▸ Exercise:
Could you switch every "bronze statue at left" to "bronze figure at left" in the lines running from the one containing "Identify the location of furniture located" down to the one containing "From the viewer's", and return only those lines with nothing else changed?

▸ Records for this task:

───

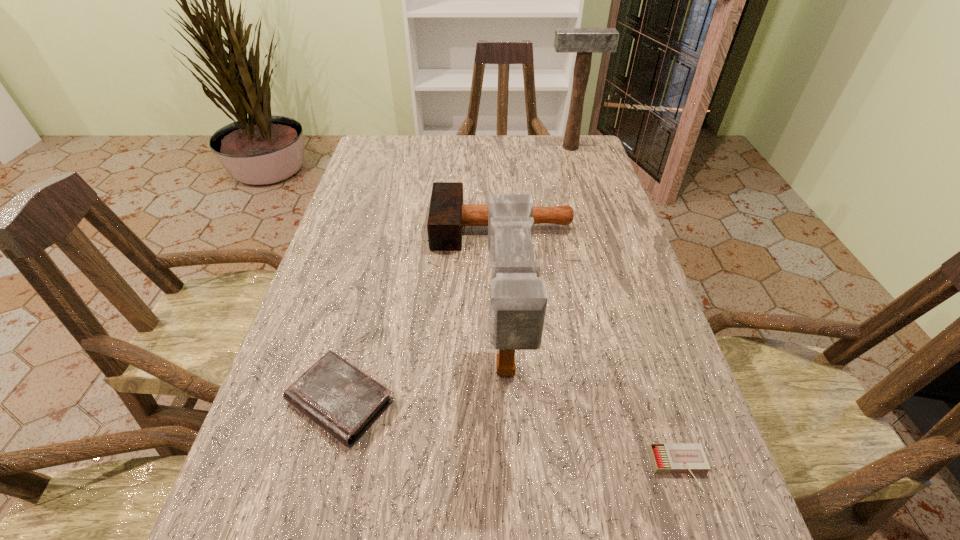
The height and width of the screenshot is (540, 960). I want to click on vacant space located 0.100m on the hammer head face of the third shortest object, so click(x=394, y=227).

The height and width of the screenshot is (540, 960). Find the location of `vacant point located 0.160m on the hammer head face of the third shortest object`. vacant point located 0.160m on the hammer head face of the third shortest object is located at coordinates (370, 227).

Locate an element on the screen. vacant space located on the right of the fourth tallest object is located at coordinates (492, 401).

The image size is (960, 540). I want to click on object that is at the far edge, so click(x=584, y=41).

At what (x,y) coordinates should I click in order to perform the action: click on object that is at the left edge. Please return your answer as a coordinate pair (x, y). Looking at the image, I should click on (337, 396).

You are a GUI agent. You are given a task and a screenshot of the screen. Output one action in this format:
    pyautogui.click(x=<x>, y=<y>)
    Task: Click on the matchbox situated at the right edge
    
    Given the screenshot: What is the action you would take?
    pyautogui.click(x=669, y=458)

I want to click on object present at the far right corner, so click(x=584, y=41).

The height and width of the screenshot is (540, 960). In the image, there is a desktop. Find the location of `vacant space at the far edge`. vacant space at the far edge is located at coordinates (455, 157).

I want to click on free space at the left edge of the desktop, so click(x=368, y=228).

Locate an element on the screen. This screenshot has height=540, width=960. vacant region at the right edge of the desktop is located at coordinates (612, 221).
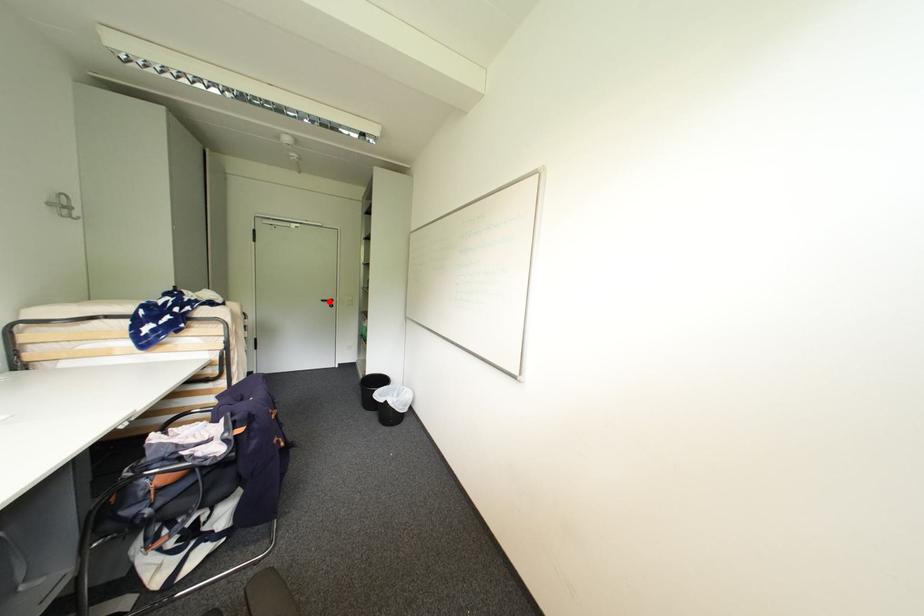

───

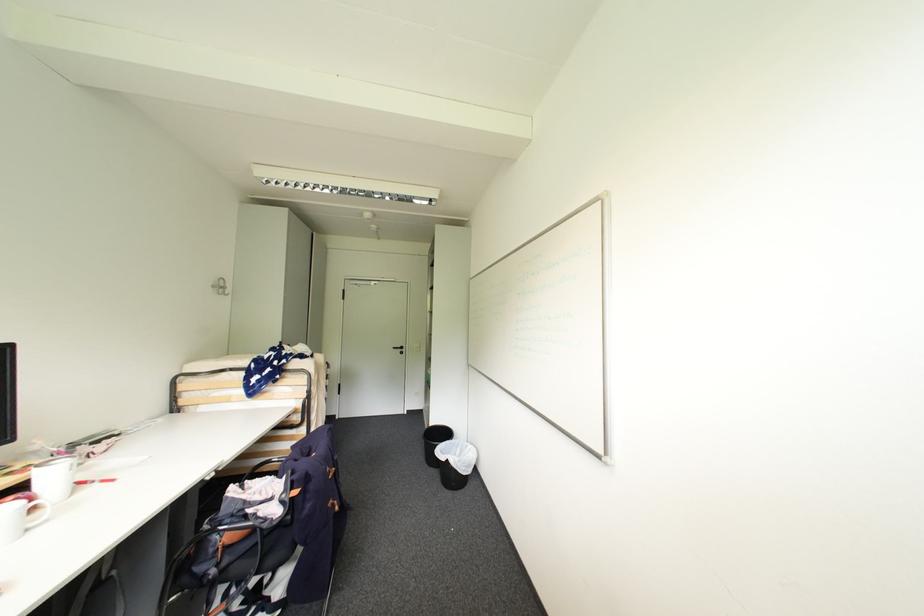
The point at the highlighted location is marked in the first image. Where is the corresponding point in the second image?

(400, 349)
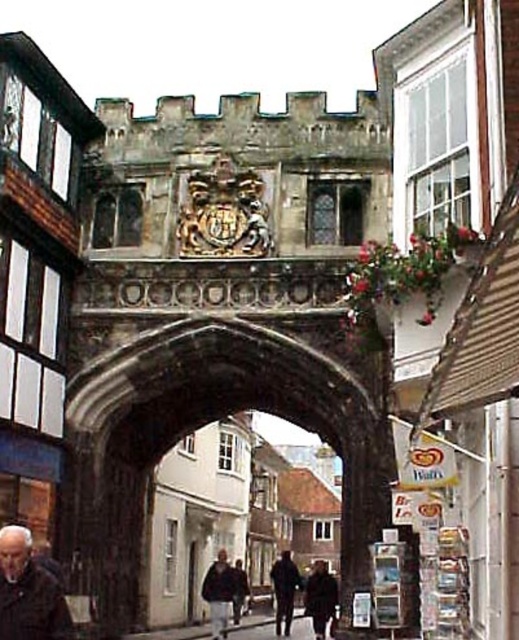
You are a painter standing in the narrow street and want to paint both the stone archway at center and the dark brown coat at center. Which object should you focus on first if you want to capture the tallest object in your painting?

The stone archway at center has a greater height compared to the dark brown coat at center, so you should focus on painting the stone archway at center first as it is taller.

───

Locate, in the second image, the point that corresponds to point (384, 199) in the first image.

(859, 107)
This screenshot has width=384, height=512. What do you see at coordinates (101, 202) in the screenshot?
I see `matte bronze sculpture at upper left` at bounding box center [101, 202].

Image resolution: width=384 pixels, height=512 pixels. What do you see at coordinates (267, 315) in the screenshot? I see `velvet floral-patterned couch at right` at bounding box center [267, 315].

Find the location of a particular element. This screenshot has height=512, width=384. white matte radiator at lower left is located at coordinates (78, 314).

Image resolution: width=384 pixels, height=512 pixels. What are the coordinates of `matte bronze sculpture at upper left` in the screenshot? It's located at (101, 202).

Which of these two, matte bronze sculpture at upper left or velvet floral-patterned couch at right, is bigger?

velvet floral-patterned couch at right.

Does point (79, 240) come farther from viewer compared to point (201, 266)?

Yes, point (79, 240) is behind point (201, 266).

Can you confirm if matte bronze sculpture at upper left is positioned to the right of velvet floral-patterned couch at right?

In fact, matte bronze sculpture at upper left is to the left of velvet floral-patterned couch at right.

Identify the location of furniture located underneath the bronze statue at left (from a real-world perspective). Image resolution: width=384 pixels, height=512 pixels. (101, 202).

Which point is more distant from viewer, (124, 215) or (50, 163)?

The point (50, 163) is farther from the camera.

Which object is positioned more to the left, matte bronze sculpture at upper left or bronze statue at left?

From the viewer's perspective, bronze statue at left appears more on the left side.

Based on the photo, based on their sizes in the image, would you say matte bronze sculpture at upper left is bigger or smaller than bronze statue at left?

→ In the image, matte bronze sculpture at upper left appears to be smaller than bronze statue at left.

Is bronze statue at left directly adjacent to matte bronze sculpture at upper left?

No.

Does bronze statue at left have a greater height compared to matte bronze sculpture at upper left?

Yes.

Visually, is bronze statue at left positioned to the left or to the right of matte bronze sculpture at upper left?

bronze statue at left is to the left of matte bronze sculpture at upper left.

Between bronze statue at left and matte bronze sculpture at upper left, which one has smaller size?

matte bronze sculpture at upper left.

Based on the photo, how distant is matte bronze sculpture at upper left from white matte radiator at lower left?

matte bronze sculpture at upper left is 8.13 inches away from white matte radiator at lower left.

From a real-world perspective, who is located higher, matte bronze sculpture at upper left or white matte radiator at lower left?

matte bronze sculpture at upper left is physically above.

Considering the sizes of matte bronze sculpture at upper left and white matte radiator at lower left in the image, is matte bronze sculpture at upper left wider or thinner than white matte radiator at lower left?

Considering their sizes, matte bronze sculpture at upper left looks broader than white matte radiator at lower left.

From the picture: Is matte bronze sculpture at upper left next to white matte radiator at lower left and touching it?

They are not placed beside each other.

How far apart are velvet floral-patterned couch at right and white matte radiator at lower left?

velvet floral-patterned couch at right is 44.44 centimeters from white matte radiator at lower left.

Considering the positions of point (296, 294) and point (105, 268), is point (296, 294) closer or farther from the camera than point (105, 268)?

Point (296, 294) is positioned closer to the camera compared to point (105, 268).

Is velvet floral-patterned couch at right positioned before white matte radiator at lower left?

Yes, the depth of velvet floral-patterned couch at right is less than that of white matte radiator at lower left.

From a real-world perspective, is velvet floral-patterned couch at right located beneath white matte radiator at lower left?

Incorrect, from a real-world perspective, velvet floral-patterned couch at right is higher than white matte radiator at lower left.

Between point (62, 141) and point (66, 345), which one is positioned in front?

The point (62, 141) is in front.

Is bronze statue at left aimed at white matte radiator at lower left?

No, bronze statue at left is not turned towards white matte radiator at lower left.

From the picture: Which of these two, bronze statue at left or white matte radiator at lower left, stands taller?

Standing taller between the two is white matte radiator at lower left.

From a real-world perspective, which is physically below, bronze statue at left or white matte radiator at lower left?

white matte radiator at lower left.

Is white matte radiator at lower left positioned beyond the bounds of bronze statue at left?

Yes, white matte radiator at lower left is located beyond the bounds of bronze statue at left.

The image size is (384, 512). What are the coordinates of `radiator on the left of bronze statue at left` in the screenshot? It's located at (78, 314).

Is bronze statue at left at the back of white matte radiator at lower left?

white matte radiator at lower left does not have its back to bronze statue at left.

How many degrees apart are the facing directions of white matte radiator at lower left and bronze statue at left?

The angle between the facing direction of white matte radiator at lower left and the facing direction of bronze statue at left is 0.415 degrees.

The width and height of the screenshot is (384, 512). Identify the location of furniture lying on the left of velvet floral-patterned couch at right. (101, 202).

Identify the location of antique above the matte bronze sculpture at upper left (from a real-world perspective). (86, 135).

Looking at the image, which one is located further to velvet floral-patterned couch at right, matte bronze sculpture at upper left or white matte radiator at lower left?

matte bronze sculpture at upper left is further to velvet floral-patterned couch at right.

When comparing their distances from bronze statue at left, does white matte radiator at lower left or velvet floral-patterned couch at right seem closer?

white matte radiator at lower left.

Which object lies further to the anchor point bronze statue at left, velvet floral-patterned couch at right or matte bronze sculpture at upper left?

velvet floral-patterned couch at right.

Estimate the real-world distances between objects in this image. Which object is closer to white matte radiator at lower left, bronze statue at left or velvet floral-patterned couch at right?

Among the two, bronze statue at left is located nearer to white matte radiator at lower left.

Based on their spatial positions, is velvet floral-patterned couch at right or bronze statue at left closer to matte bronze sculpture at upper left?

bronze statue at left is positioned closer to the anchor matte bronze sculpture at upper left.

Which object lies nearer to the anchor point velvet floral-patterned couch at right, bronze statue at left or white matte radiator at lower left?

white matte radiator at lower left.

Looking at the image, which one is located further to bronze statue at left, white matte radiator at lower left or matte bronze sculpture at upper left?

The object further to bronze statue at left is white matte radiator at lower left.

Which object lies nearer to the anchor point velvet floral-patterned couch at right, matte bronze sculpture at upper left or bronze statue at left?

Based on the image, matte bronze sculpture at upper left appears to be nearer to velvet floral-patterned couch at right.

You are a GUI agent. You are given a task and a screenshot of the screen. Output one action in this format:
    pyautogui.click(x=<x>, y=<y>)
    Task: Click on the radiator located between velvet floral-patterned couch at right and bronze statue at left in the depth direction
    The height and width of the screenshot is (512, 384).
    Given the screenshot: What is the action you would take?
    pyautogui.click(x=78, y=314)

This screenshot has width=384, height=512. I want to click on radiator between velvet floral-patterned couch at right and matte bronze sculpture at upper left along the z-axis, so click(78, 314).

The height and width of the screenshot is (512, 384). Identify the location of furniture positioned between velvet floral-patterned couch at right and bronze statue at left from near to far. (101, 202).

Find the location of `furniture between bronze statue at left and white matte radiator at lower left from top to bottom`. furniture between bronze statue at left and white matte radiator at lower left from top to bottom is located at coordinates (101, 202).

───

▸ Response box:
Identify the location of furniture located underneath the bronze figure at left (from a real-world perspective). Image resolution: width=384 pixels, height=512 pixels. (101, 202).

Which point is more distant from viewer, (124, 215) or (50, 163)?

The point (50, 163) is farther from the camera.

Which object is positioned more to the left, matte bronze sculpture at upper left or bronze figure at left?

From the viewer's perspective, bronze figure at left appears more on the left side.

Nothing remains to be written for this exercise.